==== Source material ====

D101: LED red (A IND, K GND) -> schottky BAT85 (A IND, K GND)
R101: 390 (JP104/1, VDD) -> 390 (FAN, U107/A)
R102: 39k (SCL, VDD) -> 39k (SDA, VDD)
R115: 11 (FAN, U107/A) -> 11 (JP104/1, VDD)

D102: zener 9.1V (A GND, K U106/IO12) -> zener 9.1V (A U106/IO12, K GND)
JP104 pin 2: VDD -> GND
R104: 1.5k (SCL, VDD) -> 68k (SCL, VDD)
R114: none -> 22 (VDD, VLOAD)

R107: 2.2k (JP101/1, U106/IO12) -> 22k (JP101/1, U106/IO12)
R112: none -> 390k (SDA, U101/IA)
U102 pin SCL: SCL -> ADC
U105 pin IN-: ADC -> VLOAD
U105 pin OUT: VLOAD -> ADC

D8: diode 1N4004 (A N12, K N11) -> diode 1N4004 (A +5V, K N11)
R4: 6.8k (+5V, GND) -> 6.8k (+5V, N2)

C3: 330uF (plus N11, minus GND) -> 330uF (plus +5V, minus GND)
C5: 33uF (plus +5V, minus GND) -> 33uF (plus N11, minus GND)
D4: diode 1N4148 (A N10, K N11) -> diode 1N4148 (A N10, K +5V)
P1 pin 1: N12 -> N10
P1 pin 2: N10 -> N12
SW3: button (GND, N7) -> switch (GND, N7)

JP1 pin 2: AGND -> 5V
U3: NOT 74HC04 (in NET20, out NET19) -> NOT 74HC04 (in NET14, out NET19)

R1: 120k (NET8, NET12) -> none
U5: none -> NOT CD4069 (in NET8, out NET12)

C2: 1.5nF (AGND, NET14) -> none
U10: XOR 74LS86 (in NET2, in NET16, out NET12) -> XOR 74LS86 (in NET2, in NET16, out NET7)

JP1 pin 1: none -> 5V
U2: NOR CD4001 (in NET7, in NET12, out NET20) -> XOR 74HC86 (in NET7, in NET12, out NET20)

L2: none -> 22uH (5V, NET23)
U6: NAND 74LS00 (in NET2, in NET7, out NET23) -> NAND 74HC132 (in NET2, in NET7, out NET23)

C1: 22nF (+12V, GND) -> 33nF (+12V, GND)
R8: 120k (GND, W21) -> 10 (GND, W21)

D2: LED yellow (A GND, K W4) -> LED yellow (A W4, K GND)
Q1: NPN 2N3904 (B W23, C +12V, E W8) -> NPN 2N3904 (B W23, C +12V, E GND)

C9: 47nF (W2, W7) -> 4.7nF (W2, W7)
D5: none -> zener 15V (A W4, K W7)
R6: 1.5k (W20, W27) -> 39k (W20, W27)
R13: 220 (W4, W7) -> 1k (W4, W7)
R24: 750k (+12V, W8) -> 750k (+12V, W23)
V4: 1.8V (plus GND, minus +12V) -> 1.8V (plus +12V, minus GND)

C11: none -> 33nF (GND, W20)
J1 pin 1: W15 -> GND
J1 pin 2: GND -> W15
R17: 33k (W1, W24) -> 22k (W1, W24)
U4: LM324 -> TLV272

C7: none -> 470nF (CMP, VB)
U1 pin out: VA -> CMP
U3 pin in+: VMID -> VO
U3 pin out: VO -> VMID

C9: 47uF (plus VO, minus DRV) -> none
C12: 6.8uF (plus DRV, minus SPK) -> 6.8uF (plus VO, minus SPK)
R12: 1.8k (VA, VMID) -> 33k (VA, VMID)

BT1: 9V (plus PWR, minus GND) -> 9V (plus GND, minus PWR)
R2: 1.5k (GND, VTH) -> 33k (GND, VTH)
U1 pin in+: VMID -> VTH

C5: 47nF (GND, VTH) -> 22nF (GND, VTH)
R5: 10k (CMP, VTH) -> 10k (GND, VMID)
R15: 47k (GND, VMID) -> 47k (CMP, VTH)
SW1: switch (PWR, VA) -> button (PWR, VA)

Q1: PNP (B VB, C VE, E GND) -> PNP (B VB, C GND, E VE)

====

• [Directions for this task]:
The required result is an exact repetition of the lines from the one containing "R15: 47k (GND, VMID) -> 47k (CMP, VTH)" through the last line of the data.

• [Response box]:
R15: 47k (GND, VMID) -> 47k (CMP, VTH)
SW1: switch (PWR, VA) -> button (PWR, VA)

Q1: PNP (B VB, C VE, E GND) -> PNP (B VB, C GND, E VE)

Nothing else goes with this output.